*** Opening Supplied records ***

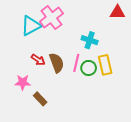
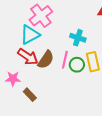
cyan triangle: (31, 26) -> (30, 35), moved
red arrow: (38, 60) -> (28, 57), size x1.5
brown semicircle: (57, 63) -> (46, 60), turned 54

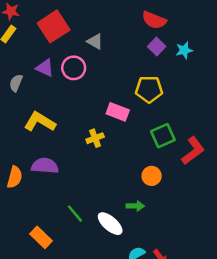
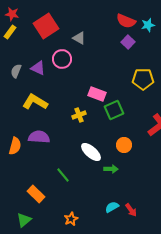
cyan star: (184, 50) -> (148, 25), moved
purple triangle: (45, 68) -> (38, 68), moved
yellow pentagon: (149, 89) -> (143, 79), moved
green square: (163, 136) -> (114, 110), moved
white ellipse: (110, 224) -> (91, 152), moved

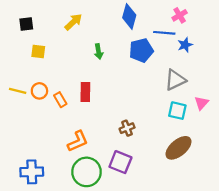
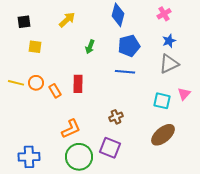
blue line: (164, 33) -> (125, 72), moved
green arrow: (99, 51) -> (90, 47), turned 32
gray triangle: (175, 80) -> (169, 64), moved

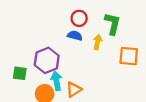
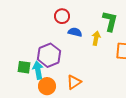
red circle: (79, 18) -> (62, 16), moved
cyan arrow: (56, 81) -> (38, 70), moved

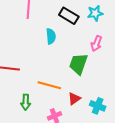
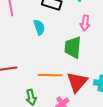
red triangle: (74, 99) -> (77, 82), size x1.6

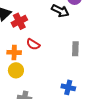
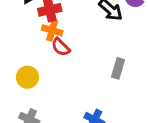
orange cross: (14, 52) -> (52, 30), moved

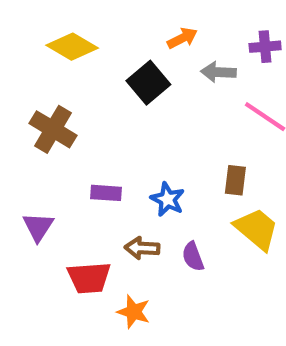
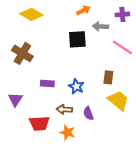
black square: (148, 83) -> (77, 39), moved, turned 36
orange star: (134, 312) -> (67, 132), moved

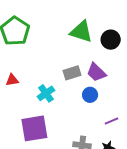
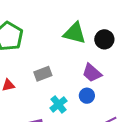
gray rectangle: (72, 73) -> (43, 74), moved
cyan cross: (46, 93) -> (58, 104), moved

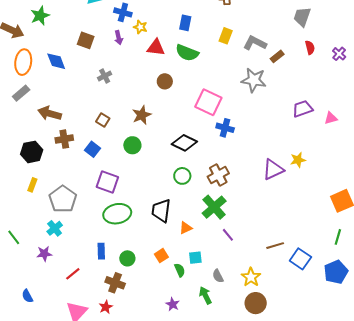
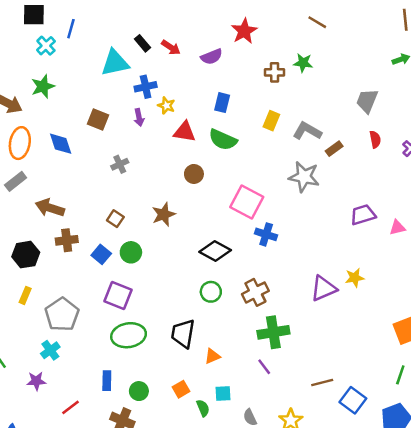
blue cross: (123, 12) -> (146, 87), turned -30
green circle: (132, 145) -> (131, 252), moved
green cross: (214, 207) -> (273, 332), moved, turned 30

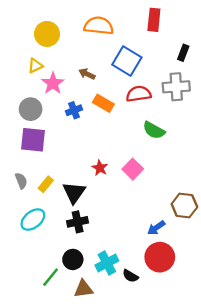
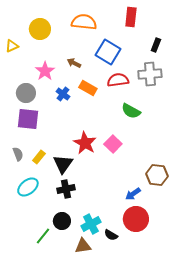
yellow triangle: (35, 66) -> (12, 46), moved
blue cross: (74, 110) -> (63, 94), turned -32
red star: (100, 168) -> (85, 143), size x1.6
brown triangle: (83, 289) -> (83, 246), moved

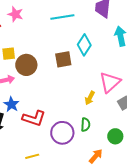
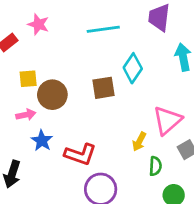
blue star: (11, 104) -> (42, 141), moved
red L-shape: (34, 118) -> (80, 154), moved
green semicircle: (85, 125) -> (155, 166), moved

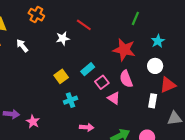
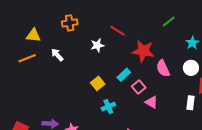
orange cross: (36, 15) -> (70, 23), turned -35
green line: (135, 18) -> (169, 21), turned 32
red star: (124, 50) -> (143, 51), moved
pink semicircle: (126, 79) -> (163, 68), moved

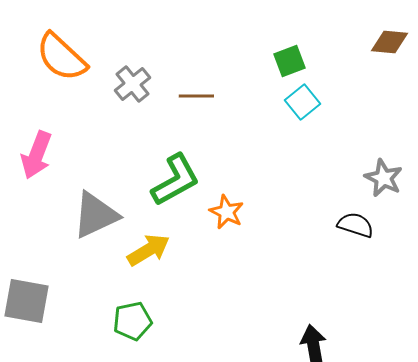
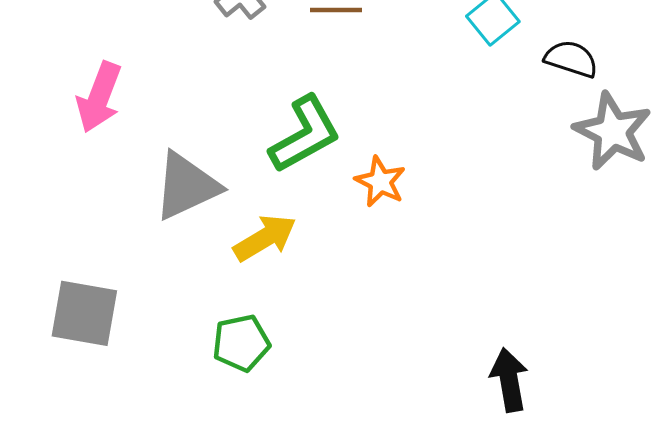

*** Closing Supplied records ***

What the exercise asks: Give back exactly the lines from the one containing "blue line: (164, 33) -> (125, 72), moved" to the final line of the entries, both included, and no picture.

Output of the exercise:
blue line: (164, 33) -> (125, 72), moved
green arrow: (99, 51) -> (90, 47), turned 32
gray triangle: (175, 80) -> (169, 64), moved

red circle: (79, 18) -> (62, 16), moved
cyan arrow: (56, 81) -> (38, 70), moved

red triangle: (74, 99) -> (77, 82), size x1.6

orange cross: (14, 52) -> (52, 30), moved

black square: (148, 83) -> (77, 39), moved, turned 36
orange star: (134, 312) -> (67, 132), moved

gray rectangle: (72, 73) -> (43, 74), moved
cyan cross: (46, 93) -> (58, 104), moved

blue cross: (123, 12) -> (146, 87), turned -30
green circle: (132, 145) -> (131, 252), moved
green cross: (214, 207) -> (273, 332), moved, turned 30

yellow triangle: (35, 66) -> (12, 46), moved
blue cross: (74, 110) -> (63, 94), turned -32
red star: (100, 168) -> (85, 143), size x1.6
brown triangle: (83, 289) -> (83, 246), moved

blue star: (11, 104) -> (42, 141), moved
red L-shape: (34, 118) -> (80, 154), moved
green semicircle: (85, 125) -> (155, 166), moved

orange cross: (36, 15) -> (70, 23), turned -35
green line: (135, 18) -> (169, 21), turned 32
red star: (124, 50) -> (143, 51), moved
pink semicircle: (126, 79) -> (163, 68), moved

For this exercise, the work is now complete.